Data shown:

◆ ◆ ◆ ◆ ◆

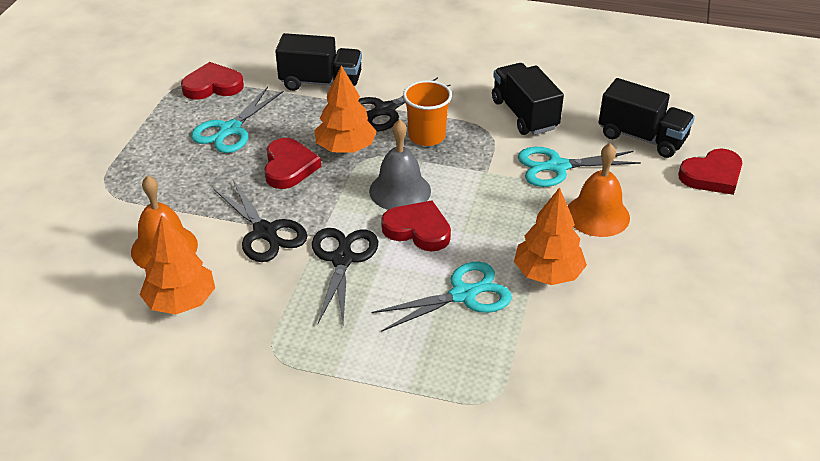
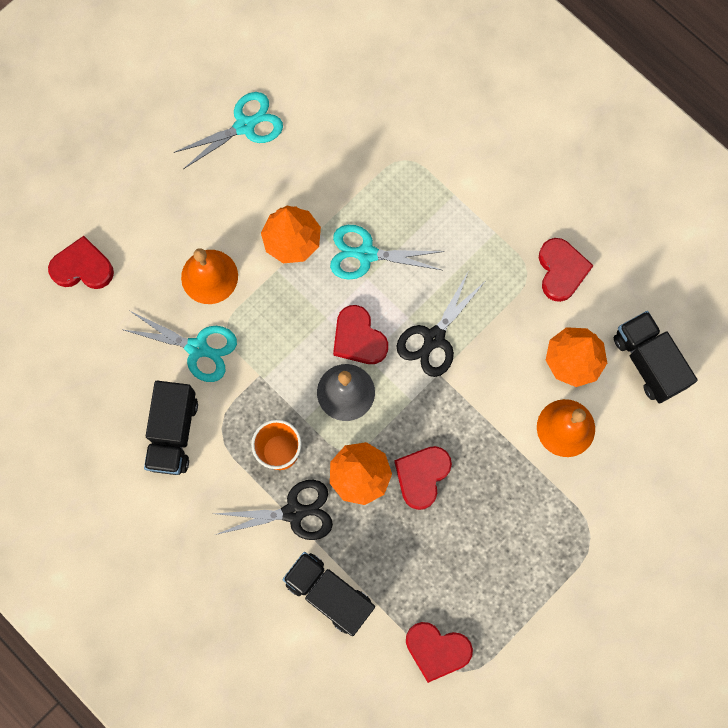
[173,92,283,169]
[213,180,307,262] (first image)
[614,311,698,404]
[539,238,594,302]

◆ ◆ ◆ ◆ ◆

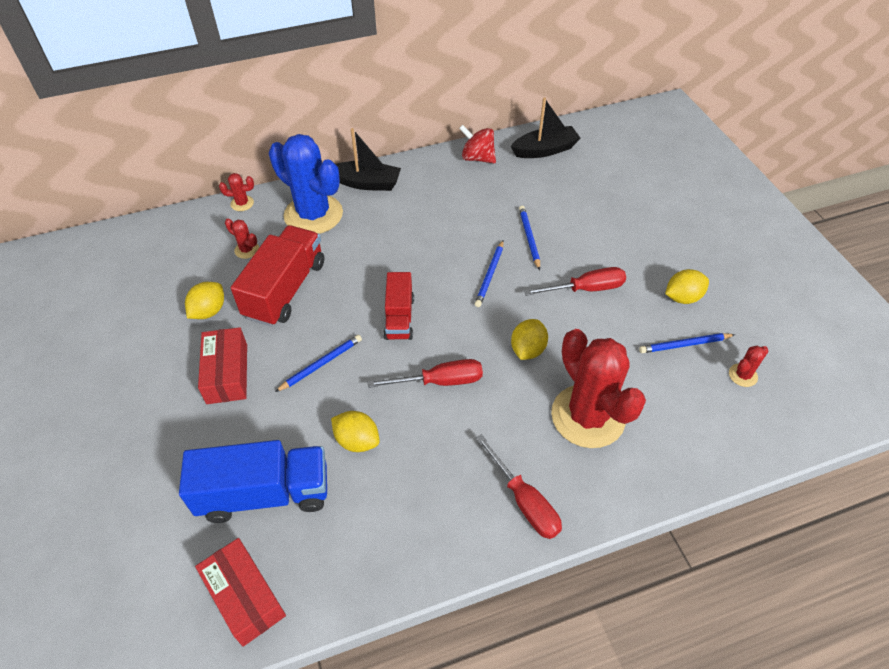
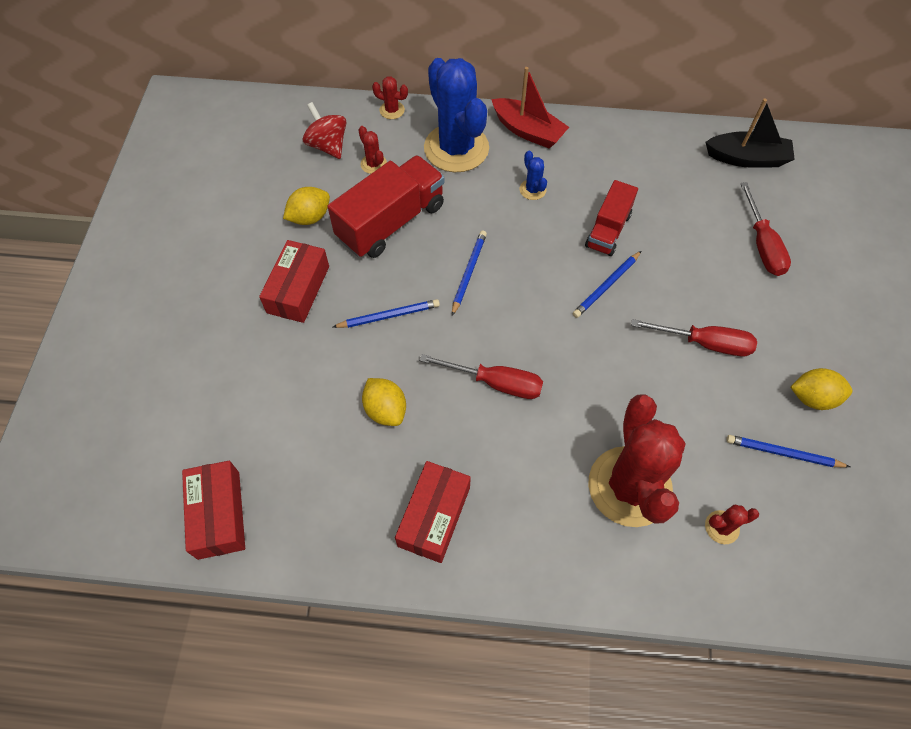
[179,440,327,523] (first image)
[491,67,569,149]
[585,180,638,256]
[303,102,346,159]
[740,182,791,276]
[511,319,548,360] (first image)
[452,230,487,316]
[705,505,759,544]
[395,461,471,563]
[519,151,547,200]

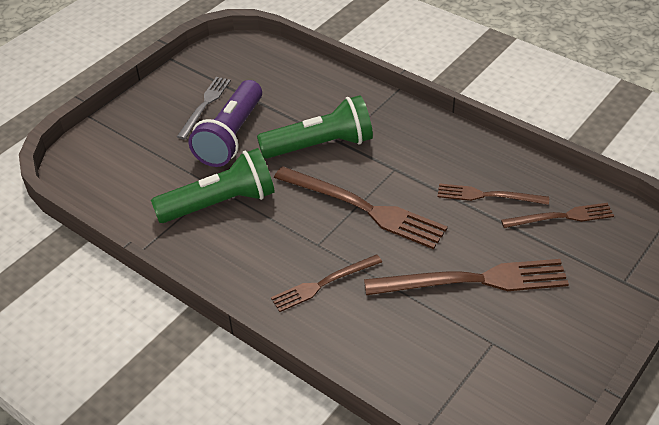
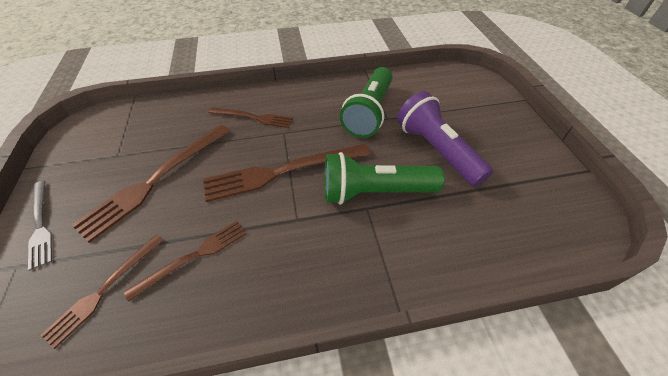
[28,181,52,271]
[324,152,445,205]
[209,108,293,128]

◆ ◆ ◆ ◆ ◆

Repeat exactly, and only, the entries from the line with "[452,230,487,316]" through the line with "[209,108,293,128]". Pictures are skipped.

[452,230,487,316]
[705,505,759,544]
[395,461,471,563]
[519,151,547,200]

[28,181,52,271]
[324,152,445,205]
[209,108,293,128]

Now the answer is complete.